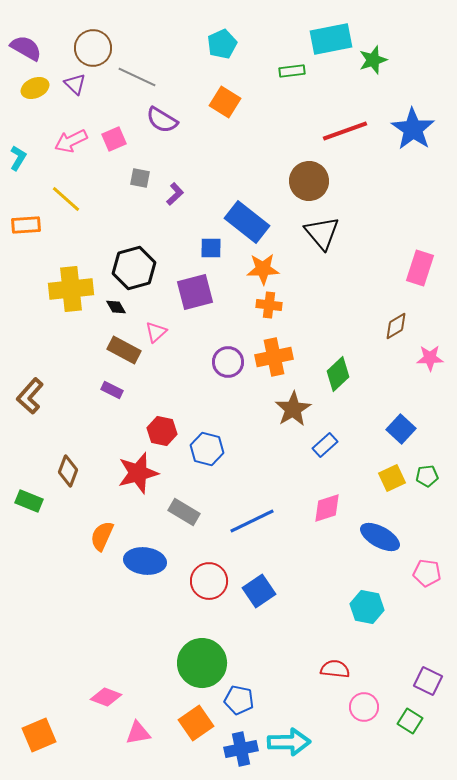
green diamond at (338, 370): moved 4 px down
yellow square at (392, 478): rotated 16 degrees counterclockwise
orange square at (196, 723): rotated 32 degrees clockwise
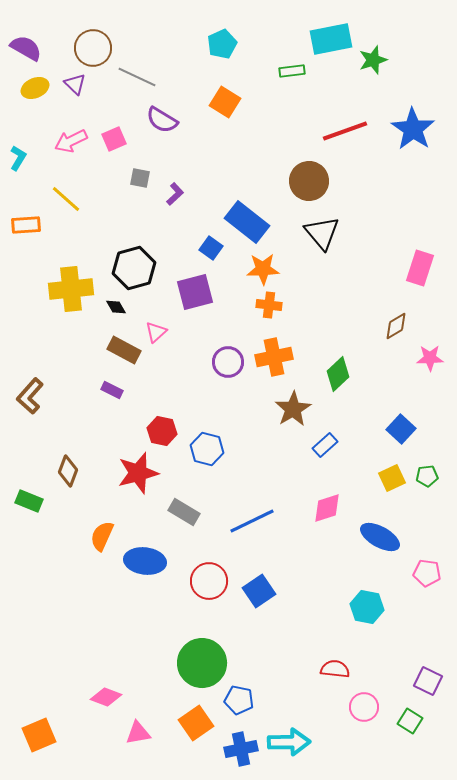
blue square at (211, 248): rotated 35 degrees clockwise
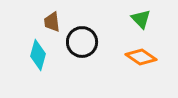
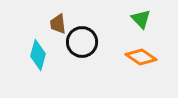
brown trapezoid: moved 6 px right, 2 px down
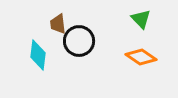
black circle: moved 3 px left, 1 px up
cyan diamond: rotated 8 degrees counterclockwise
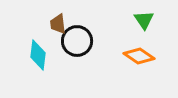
green triangle: moved 3 px right, 1 px down; rotated 10 degrees clockwise
black circle: moved 2 px left
orange diamond: moved 2 px left, 1 px up
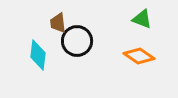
green triangle: moved 2 px left, 1 px up; rotated 35 degrees counterclockwise
brown trapezoid: moved 1 px up
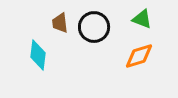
brown trapezoid: moved 2 px right
black circle: moved 17 px right, 14 px up
orange diamond: rotated 52 degrees counterclockwise
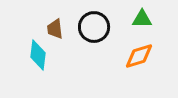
green triangle: rotated 20 degrees counterclockwise
brown trapezoid: moved 5 px left, 6 px down
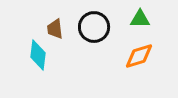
green triangle: moved 2 px left
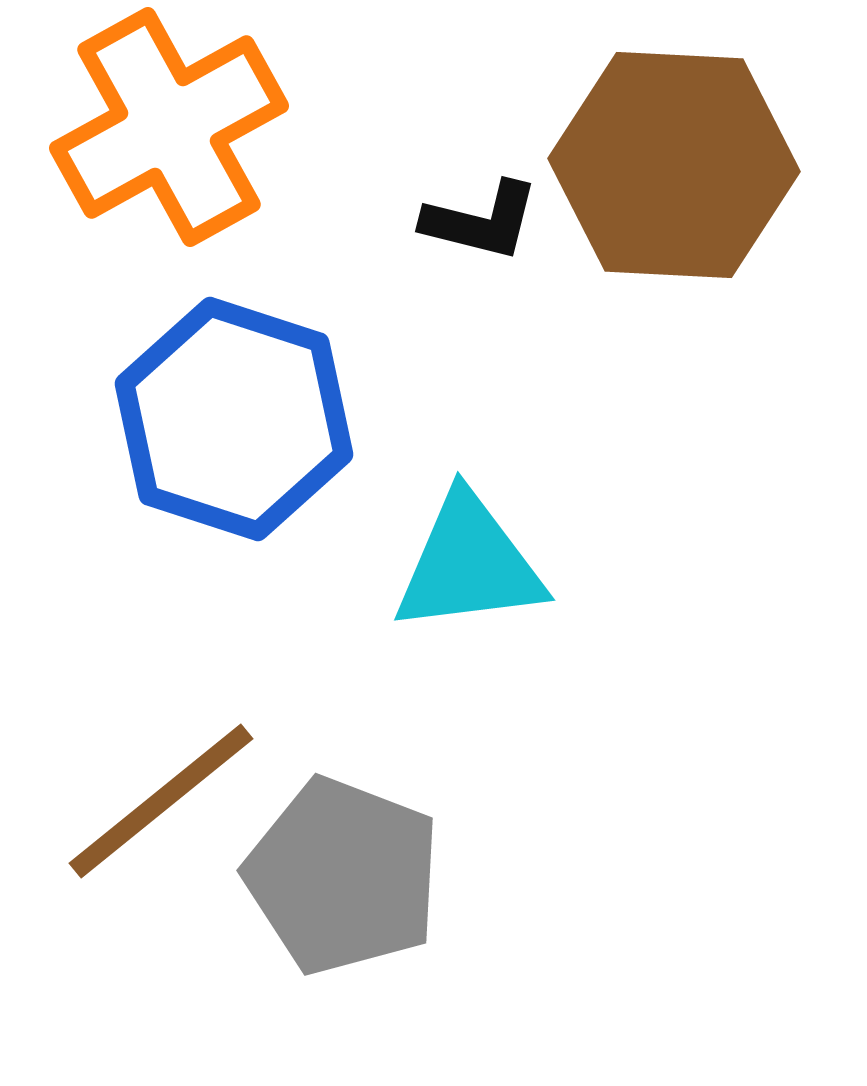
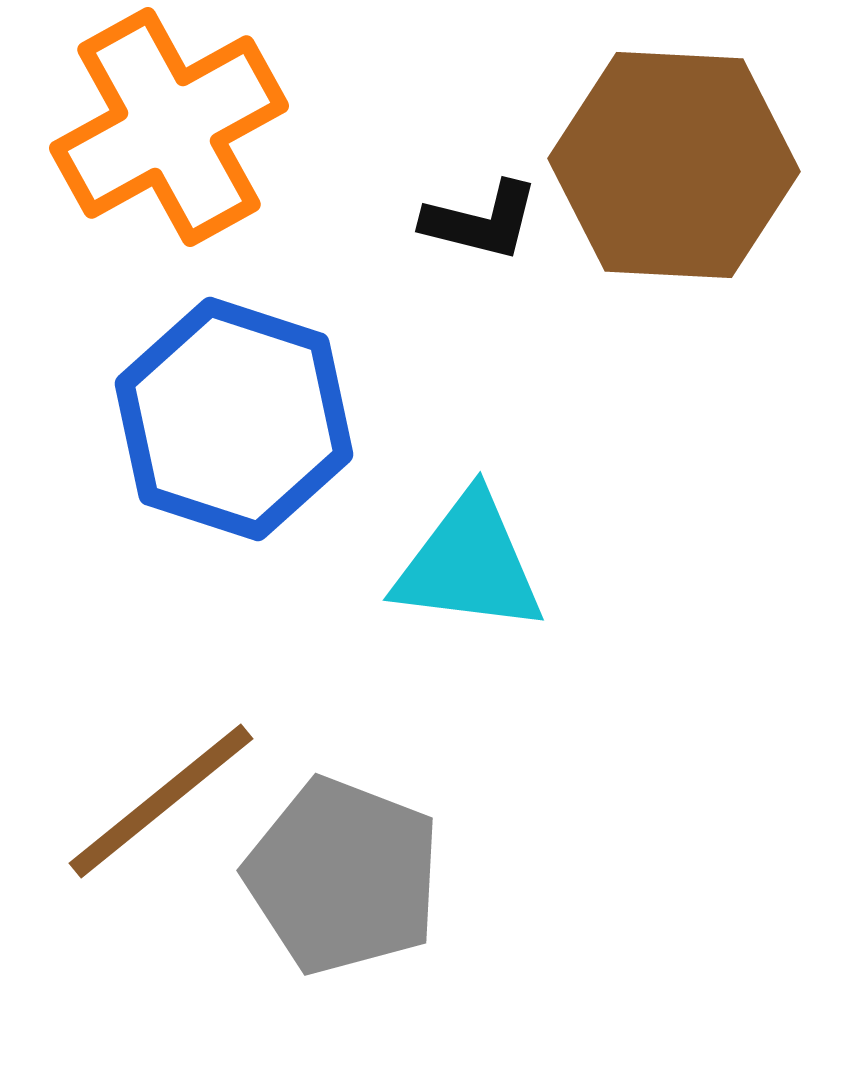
cyan triangle: rotated 14 degrees clockwise
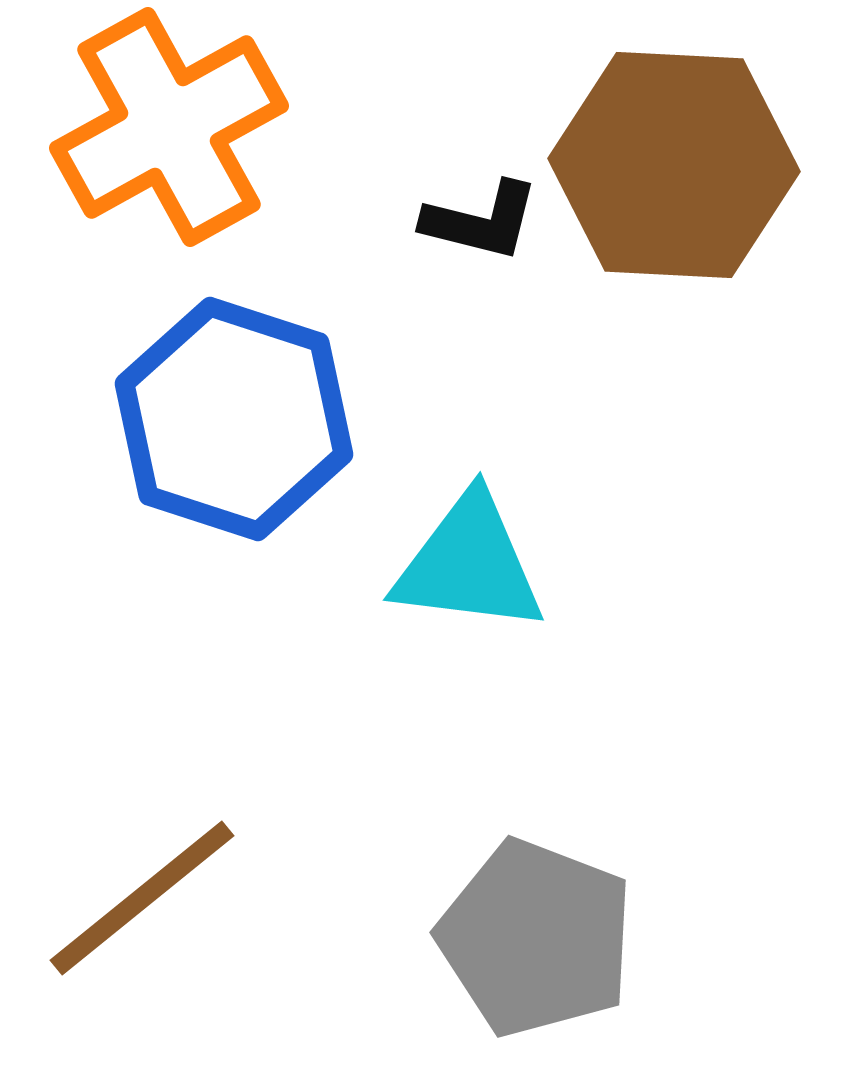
brown line: moved 19 px left, 97 px down
gray pentagon: moved 193 px right, 62 px down
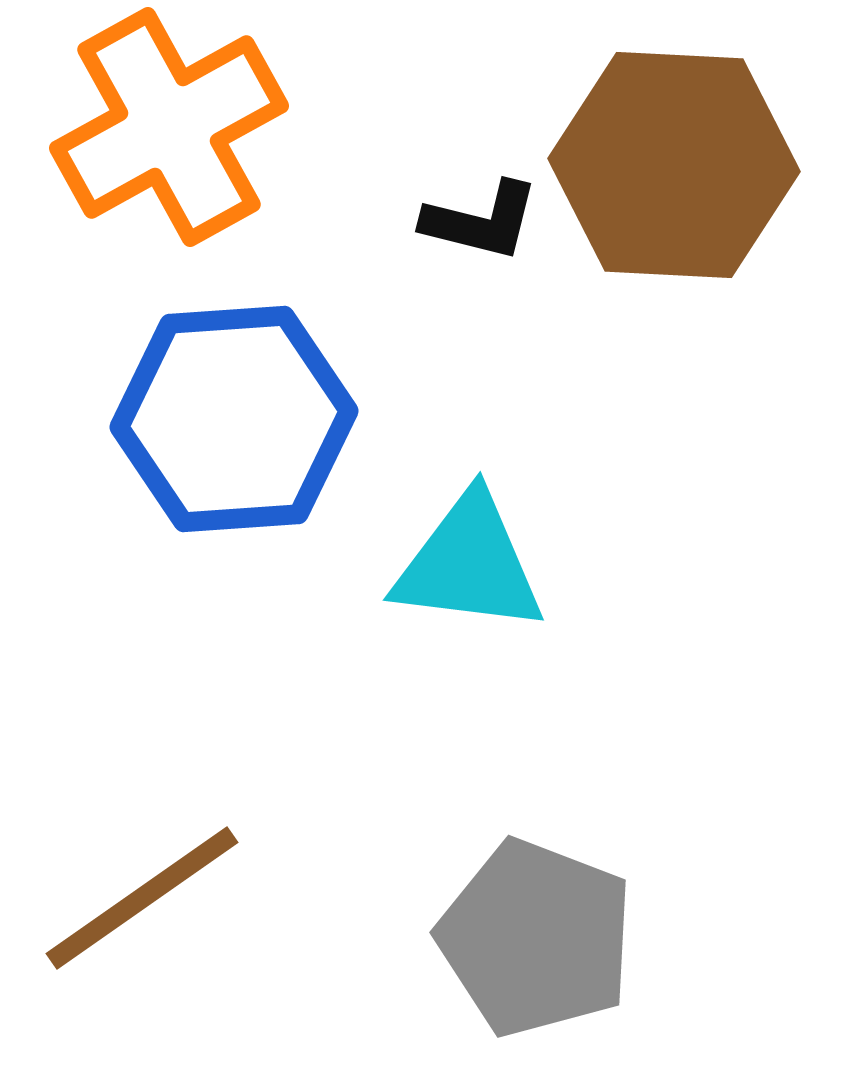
blue hexagon: rotated 22 degrees counterclockwise
brown line: rotated 4 degrees clockwise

» **Your instructions**
Please lay out every line of the material above as a Markdown table with the columns "Row" and "Entry", numbering the rows in order. Leave out the picture markers and any blank lines.

» **Task result**
| Row | Entry |
|---|---|
| 1 | green diamond at (338, 370): moved 4 px down |
| 2 | yellow square at (392, 478): rotated 16 degrees counterclockwise |
| 3 | orange square at (196, 723): rotated 32 degrees clockwise |
| 4 | blue square at (211, 248): rotated 35 degrees clockwise |
| 5 | brown trapezoid: moved 6 px right, 2 px down |
| 6 | black circle: moved 3 px left, 1 px up |
| 7 | cyan diamond: rotated 8 degrees counterclockwise |
| 8 | green triangle: moved 3 px right, 1 px down; rotated 10 degrees clockwise |
| 9 | black circle: moved 2 px left |
| 10 | orange diamond: moved 2 px left, 1 px up |
| 11 | green triangle: moved 2 px left, 1 px up; rotated 35 degrees counterclockwise |
| 12 | brown trapezoid: moved 1 px up |
| 13 | brown trapezoid: moved 2 px right |
| 14 | black circle: moved 17 px right, 14 px up |
| 15 | orange diamond: rotated 52 degrees counterclockwise |
| 16 | green triangle: rotated 20 degrees counterclockwise |
| 17 | brown trapezoid: moved 5 px left, 6 px down |
| 18 | green triangle: moved 2 px left |
| 19 | cyan triangle: rotated 14 degrees clockwise |
| 20 | brown line: moved 19 px left, 97 px down |
| 21 | gray pentagon: moved 193 px right, 62 px down |
| 22 | blue hexagon: rotated 22 degrees counterclockwise |
| 23 | brown line: rotated 4 degrees clockwise |